Extract each line of the rows below that contains the string "kern". Matching is case-sensitive.

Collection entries
--- --- ---

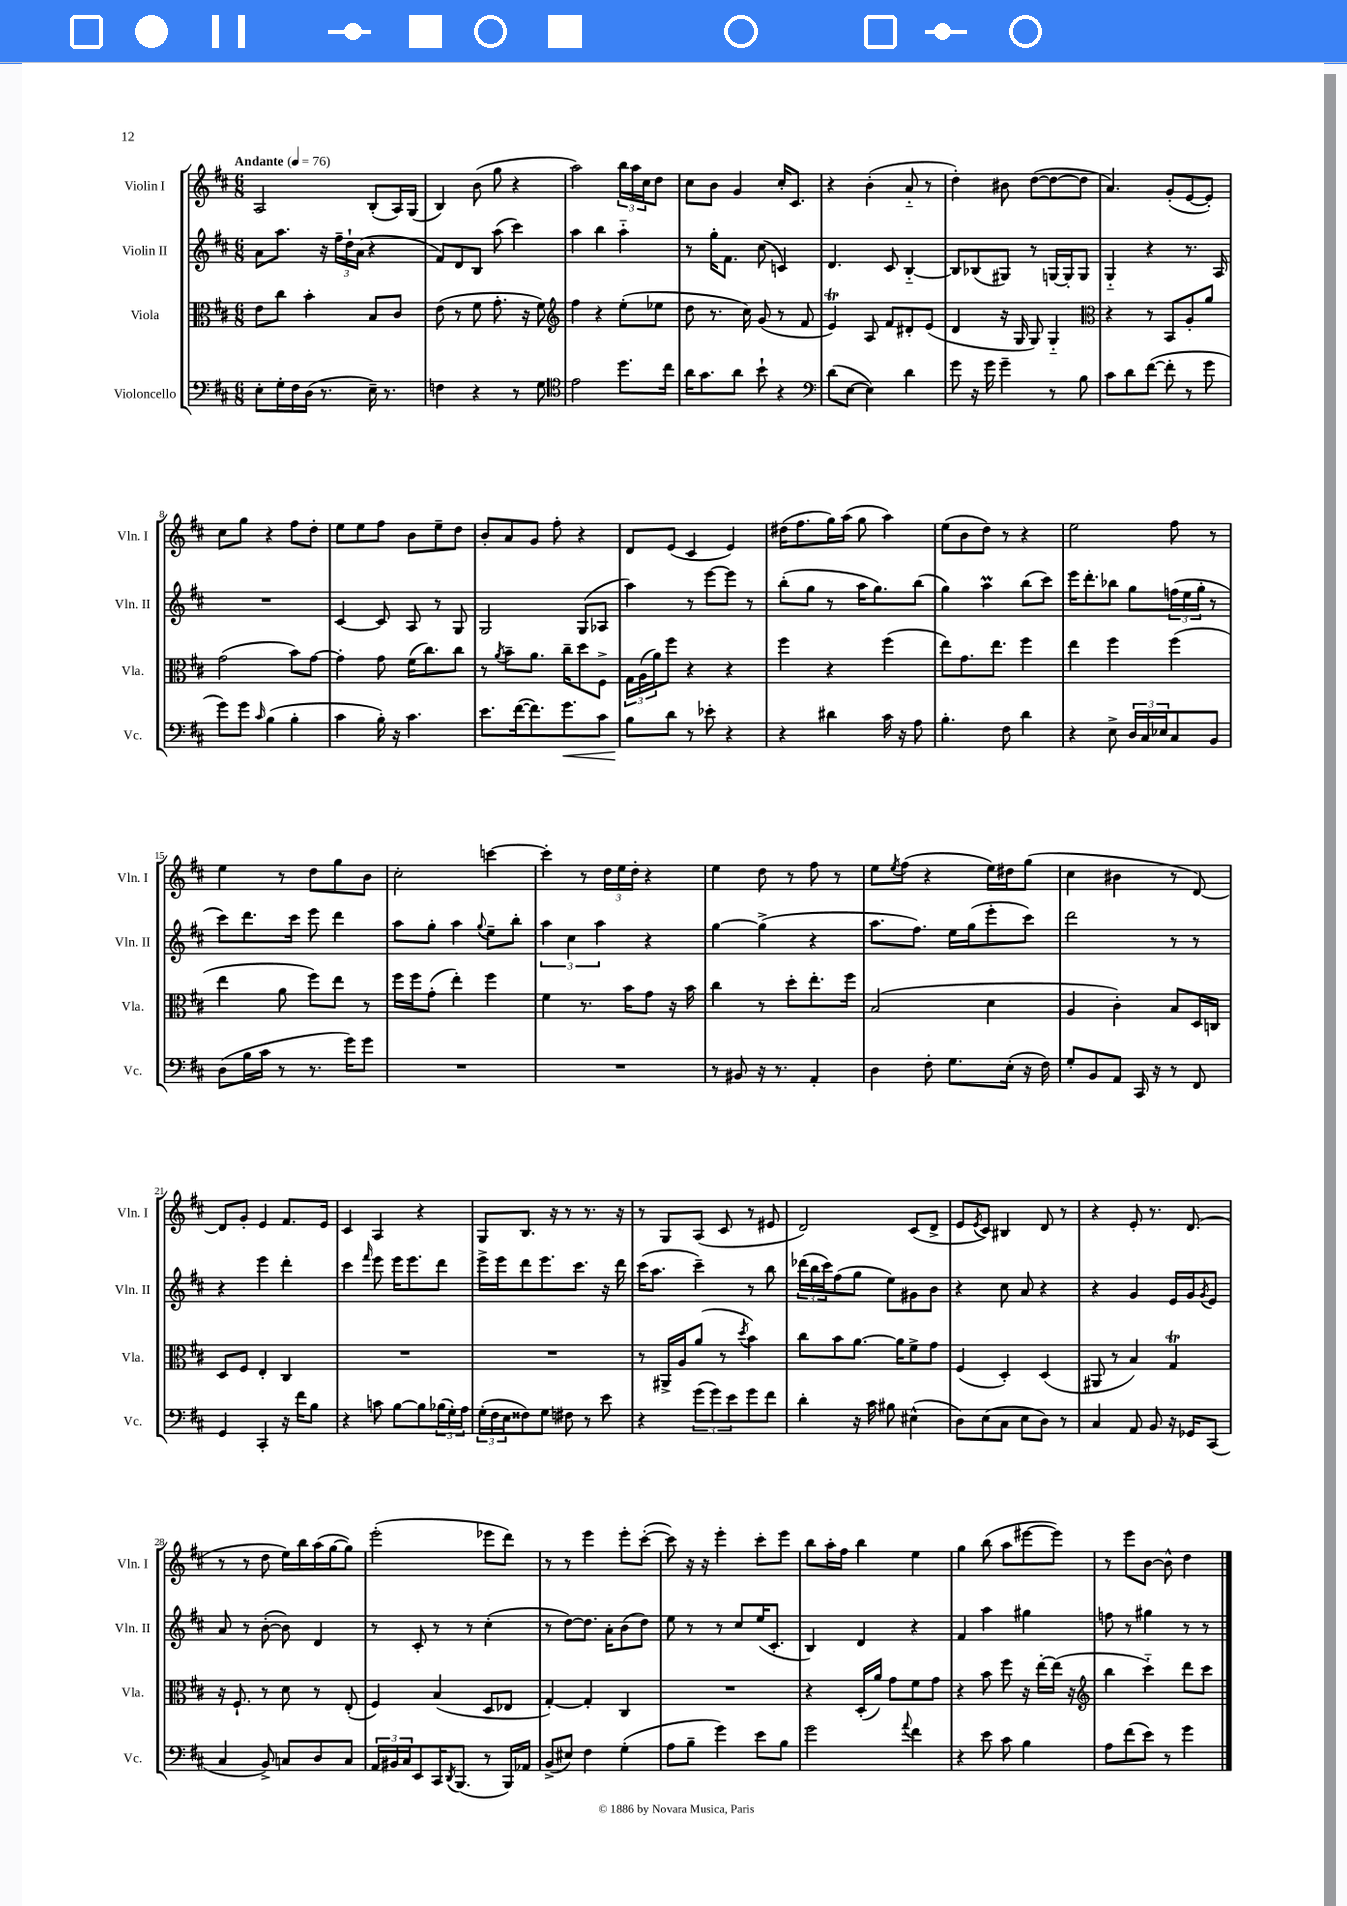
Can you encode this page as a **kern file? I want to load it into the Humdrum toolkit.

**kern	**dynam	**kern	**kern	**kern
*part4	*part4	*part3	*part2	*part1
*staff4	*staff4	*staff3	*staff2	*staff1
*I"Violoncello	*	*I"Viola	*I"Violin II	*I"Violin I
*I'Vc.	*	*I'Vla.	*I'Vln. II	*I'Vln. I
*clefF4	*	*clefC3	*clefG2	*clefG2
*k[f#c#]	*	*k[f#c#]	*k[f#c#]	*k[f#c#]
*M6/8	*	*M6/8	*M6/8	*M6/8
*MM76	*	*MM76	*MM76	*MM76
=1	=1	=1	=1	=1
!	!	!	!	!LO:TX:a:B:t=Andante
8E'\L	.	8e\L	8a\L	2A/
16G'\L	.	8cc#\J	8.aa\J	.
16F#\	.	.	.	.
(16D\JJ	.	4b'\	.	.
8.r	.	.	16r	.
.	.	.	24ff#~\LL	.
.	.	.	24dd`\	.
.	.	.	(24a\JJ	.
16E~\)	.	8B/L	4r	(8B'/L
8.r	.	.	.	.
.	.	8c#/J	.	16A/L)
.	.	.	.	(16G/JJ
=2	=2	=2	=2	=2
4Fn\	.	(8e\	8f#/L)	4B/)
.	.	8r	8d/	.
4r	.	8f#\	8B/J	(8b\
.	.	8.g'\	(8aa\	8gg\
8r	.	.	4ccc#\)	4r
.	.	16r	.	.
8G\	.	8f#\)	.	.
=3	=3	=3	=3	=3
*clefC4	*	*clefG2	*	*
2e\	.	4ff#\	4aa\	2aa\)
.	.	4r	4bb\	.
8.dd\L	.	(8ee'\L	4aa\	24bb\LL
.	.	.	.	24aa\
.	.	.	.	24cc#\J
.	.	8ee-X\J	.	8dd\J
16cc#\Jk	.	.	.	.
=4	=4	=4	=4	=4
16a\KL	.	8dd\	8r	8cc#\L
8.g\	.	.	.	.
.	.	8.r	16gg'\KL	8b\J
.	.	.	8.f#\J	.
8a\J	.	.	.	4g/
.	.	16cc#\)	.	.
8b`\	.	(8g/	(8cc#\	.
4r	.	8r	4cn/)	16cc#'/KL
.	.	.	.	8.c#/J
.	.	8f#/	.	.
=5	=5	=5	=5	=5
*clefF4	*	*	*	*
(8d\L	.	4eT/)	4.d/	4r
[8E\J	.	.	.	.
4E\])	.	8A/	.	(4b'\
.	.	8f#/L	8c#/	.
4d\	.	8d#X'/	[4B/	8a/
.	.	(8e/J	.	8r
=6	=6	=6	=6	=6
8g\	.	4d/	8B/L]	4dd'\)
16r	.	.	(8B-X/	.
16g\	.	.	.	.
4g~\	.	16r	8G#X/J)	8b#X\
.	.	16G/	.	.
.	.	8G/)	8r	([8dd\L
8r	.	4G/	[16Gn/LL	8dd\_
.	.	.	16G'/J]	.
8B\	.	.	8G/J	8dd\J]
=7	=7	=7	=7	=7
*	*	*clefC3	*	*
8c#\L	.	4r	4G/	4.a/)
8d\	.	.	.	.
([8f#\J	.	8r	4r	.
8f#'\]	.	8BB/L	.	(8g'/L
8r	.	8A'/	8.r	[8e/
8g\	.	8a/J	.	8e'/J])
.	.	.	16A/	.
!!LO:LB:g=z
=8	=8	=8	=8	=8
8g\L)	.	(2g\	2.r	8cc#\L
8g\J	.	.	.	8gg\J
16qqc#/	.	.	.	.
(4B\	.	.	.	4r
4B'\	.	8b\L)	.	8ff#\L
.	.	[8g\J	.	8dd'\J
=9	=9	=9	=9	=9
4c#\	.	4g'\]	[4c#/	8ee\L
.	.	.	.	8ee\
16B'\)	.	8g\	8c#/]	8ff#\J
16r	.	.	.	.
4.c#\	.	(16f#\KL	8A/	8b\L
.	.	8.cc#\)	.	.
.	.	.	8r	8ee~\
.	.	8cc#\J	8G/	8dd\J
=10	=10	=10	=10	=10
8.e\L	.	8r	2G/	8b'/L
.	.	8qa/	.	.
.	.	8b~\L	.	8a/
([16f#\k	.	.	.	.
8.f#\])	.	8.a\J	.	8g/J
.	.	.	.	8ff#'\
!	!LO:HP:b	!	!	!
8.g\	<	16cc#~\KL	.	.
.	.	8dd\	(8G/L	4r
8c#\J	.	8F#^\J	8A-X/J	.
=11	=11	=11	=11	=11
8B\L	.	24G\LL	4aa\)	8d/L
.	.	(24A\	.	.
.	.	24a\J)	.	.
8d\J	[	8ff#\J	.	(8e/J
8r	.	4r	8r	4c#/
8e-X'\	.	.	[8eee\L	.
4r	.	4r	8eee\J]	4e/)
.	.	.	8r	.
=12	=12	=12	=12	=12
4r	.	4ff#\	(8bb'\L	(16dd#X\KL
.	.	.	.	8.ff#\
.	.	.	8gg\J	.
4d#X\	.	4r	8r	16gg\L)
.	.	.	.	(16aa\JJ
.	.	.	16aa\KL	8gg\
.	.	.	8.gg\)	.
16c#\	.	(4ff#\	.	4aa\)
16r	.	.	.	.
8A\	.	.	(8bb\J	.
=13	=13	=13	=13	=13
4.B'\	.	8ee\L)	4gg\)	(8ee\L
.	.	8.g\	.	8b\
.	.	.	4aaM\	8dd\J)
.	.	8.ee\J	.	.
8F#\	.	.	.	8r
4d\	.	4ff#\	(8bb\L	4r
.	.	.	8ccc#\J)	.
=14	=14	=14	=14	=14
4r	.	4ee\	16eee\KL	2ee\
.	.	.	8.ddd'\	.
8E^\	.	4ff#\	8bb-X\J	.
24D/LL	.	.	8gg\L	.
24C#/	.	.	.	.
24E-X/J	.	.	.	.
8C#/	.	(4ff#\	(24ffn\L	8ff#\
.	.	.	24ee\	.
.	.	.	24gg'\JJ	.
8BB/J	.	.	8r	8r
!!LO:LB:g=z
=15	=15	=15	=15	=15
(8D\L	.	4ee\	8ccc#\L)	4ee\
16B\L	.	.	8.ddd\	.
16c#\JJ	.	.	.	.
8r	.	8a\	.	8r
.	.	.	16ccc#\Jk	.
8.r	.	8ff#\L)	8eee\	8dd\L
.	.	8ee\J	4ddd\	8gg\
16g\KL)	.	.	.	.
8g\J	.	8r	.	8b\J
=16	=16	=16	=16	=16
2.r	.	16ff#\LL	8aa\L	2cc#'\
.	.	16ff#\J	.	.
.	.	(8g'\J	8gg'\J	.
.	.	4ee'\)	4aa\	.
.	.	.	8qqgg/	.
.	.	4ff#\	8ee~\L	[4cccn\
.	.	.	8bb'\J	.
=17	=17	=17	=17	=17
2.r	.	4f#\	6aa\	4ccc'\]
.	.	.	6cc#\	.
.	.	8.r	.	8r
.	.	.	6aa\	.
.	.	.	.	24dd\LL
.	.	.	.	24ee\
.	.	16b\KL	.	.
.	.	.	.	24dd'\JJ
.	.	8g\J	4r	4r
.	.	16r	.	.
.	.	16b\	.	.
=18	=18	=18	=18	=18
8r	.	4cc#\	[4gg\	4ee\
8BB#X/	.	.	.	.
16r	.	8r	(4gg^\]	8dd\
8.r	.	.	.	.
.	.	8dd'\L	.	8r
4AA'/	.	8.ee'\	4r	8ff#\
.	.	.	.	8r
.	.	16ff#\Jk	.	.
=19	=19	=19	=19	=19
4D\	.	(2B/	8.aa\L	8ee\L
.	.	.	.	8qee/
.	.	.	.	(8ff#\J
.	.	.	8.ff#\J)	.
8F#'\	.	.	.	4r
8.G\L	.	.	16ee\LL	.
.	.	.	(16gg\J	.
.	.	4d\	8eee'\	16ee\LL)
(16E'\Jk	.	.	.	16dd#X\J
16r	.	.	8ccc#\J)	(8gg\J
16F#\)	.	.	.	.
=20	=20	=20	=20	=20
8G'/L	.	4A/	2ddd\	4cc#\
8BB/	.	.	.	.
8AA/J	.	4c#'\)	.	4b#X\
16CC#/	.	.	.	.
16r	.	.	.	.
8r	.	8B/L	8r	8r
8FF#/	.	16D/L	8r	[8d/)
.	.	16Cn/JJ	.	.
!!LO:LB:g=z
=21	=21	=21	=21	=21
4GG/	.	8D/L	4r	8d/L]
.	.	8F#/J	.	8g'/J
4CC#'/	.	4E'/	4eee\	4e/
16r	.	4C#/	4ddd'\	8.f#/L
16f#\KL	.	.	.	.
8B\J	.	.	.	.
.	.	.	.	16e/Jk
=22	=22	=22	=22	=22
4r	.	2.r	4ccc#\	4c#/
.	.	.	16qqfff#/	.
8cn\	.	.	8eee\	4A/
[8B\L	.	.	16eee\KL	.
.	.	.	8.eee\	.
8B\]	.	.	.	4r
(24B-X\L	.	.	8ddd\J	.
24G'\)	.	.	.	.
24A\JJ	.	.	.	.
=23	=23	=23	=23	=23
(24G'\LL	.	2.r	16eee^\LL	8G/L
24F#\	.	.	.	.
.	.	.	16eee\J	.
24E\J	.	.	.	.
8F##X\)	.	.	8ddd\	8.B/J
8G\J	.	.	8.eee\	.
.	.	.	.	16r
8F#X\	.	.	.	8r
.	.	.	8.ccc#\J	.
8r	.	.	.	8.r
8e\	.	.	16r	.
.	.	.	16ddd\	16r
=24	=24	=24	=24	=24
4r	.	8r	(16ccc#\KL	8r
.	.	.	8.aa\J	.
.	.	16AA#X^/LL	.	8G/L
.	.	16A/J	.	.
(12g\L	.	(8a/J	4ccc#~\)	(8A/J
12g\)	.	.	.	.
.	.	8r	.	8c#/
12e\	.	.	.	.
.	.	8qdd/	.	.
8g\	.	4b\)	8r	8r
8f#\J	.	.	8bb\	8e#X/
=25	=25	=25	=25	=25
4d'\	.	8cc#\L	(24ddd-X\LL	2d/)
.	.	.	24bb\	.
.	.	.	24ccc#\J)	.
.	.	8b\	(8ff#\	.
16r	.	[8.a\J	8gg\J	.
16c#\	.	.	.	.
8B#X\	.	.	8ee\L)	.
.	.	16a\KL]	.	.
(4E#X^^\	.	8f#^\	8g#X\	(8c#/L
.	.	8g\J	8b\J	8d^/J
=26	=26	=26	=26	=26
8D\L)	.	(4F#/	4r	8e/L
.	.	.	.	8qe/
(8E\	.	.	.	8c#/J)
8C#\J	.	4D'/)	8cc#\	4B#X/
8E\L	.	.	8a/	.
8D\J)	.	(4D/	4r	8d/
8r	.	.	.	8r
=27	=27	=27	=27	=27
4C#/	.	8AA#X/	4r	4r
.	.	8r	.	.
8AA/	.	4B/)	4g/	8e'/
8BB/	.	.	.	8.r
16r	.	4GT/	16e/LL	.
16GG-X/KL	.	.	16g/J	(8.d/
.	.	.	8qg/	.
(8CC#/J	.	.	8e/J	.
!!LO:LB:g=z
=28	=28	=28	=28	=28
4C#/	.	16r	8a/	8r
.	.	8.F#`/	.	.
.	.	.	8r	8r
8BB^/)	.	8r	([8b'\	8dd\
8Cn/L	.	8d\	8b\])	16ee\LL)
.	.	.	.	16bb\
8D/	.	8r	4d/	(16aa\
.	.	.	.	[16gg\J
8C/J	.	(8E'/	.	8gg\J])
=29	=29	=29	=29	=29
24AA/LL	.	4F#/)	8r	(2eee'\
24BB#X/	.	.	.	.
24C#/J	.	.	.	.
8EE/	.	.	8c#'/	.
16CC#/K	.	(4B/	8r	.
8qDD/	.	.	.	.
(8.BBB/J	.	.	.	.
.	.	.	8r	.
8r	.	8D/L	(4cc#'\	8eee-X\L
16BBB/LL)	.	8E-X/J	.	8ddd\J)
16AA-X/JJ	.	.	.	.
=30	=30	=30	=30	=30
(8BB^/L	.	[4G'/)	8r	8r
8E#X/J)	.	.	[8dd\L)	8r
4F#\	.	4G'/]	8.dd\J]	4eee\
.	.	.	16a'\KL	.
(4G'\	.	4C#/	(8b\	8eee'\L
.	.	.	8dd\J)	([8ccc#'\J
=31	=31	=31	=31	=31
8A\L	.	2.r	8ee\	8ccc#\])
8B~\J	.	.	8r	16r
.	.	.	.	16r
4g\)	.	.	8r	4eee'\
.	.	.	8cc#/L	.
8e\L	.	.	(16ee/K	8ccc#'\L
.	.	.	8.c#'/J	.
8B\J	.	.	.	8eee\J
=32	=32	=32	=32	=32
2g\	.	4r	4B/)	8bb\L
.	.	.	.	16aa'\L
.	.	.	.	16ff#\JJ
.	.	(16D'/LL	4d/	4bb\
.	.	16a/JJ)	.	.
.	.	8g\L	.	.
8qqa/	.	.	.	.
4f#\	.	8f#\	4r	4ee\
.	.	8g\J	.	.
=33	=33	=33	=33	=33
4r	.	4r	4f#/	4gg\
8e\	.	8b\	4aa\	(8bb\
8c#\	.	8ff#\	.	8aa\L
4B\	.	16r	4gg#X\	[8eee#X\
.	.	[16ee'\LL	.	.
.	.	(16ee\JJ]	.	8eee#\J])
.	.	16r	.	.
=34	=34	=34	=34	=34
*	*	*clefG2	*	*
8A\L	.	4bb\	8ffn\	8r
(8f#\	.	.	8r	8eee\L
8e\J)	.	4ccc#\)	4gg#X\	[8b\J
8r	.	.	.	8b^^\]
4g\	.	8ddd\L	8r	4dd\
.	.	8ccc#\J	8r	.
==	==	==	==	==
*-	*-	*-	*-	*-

--- --- ---

Response to the task:
Can you encode this page as a **kern file? I want to load it into the Humdrum toolkit.
**kern	**dynam	**kern	**kern	**kern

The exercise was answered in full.